:: Exercise instructions ::
Within the listing below, the lines to output run from the one containing "grey brick A11:A12" through the one containing "green brick J11:K11"; copy them exactly and nothing else.

▬▬▬▬▬▬▬▬▬▬

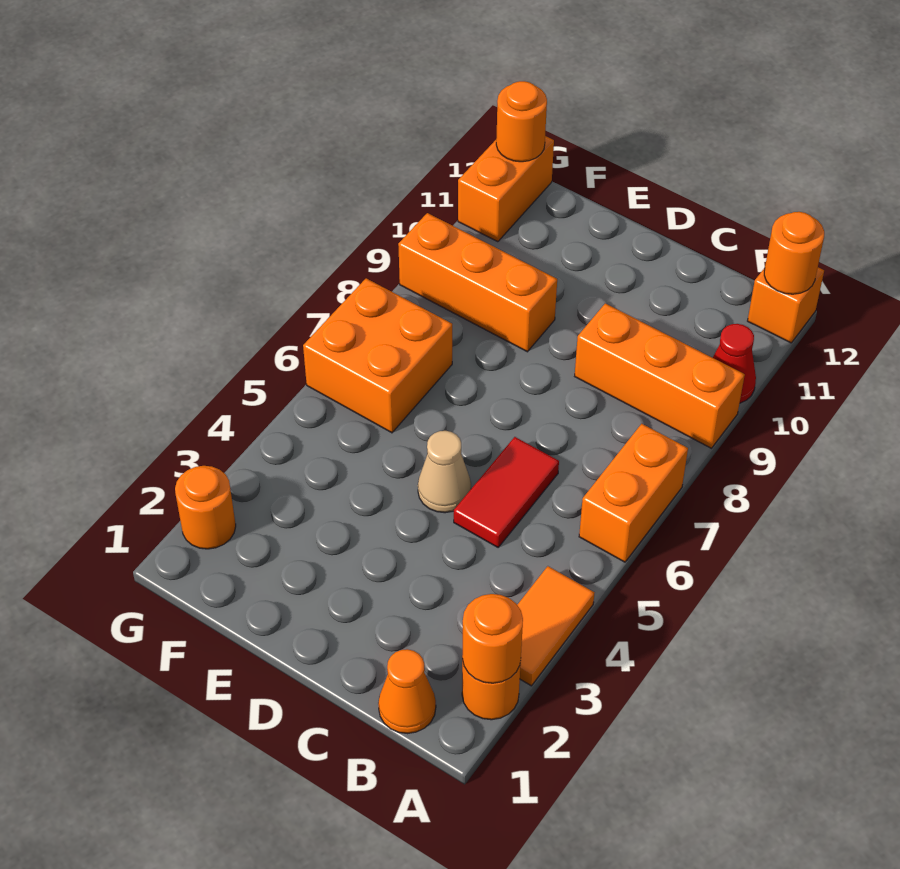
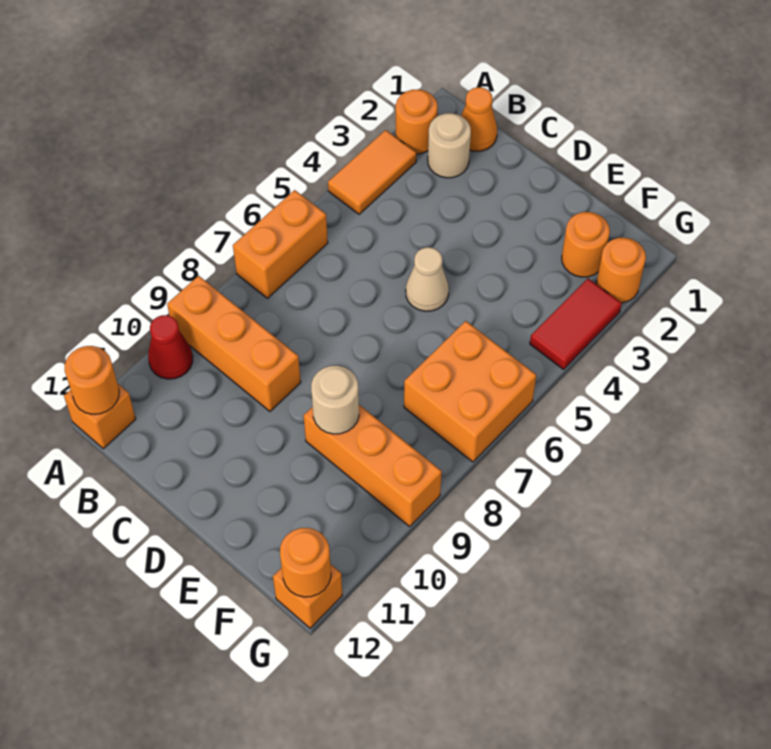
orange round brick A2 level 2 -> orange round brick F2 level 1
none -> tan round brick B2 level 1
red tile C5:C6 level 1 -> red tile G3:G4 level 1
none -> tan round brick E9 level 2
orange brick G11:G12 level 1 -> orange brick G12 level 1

▬▬▬▬▬▬▬▬▬▬

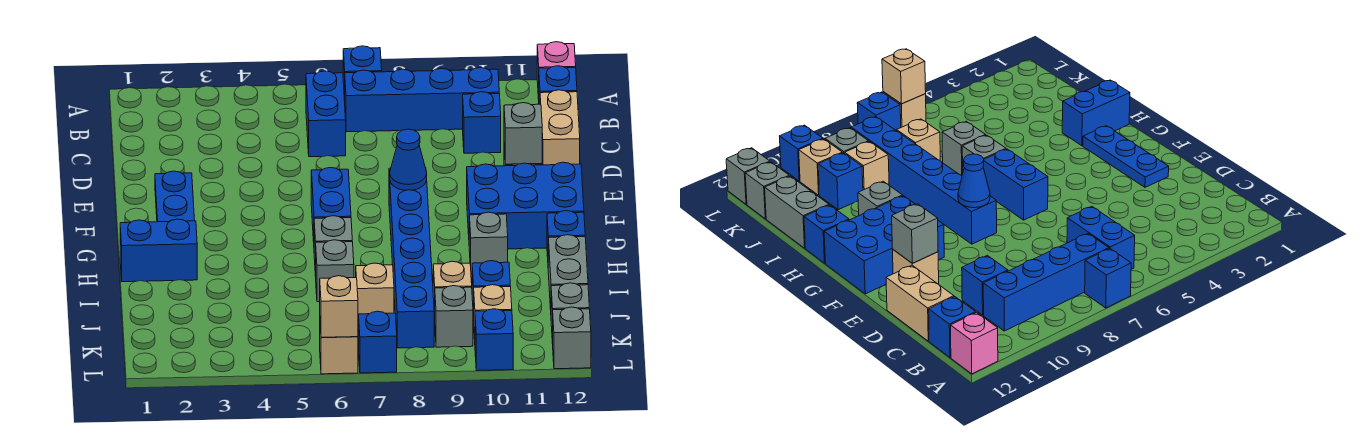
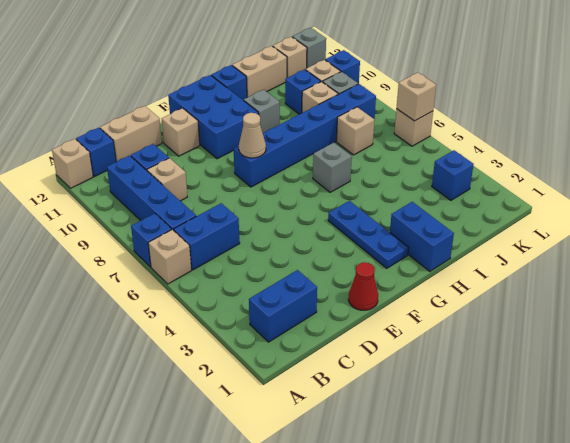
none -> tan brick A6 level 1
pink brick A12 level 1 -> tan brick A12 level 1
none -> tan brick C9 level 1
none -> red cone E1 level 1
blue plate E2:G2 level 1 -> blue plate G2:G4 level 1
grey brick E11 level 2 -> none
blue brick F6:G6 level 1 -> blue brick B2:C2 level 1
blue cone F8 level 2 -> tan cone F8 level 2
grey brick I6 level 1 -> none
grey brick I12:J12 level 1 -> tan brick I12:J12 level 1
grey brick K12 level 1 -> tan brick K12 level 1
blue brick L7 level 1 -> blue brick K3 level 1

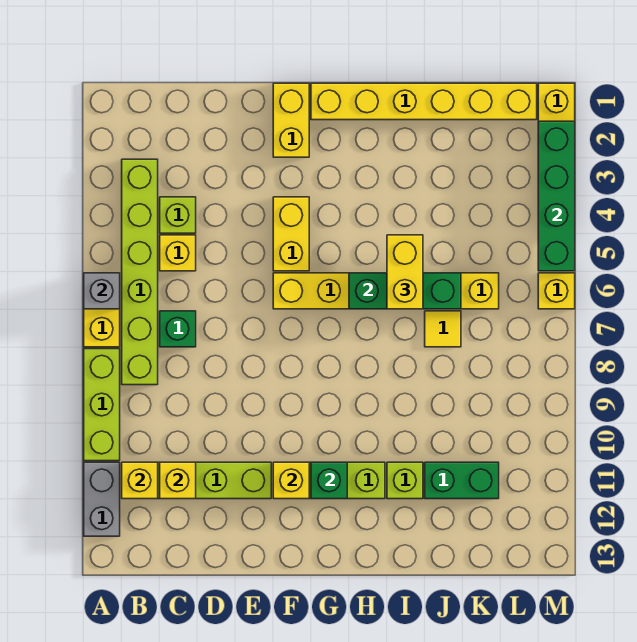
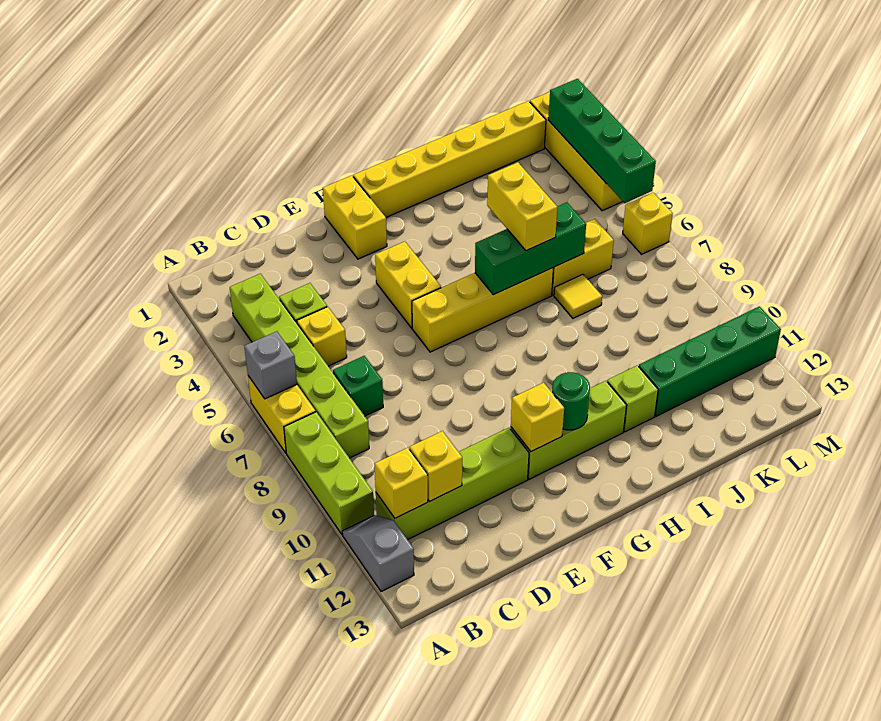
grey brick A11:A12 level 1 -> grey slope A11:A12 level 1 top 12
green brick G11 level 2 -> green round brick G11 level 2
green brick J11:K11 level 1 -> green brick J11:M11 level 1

▬▬▬▬▬▬▬▬▬▬

:: Response area ::
grey brick A11:A12 level 1 -> grey slope A11:A12 level 1 top 12
green brick G11 level 2 -> green round brick G11 level 2
green brick J11:K11 level 1 -> green brick J11:M11 level 1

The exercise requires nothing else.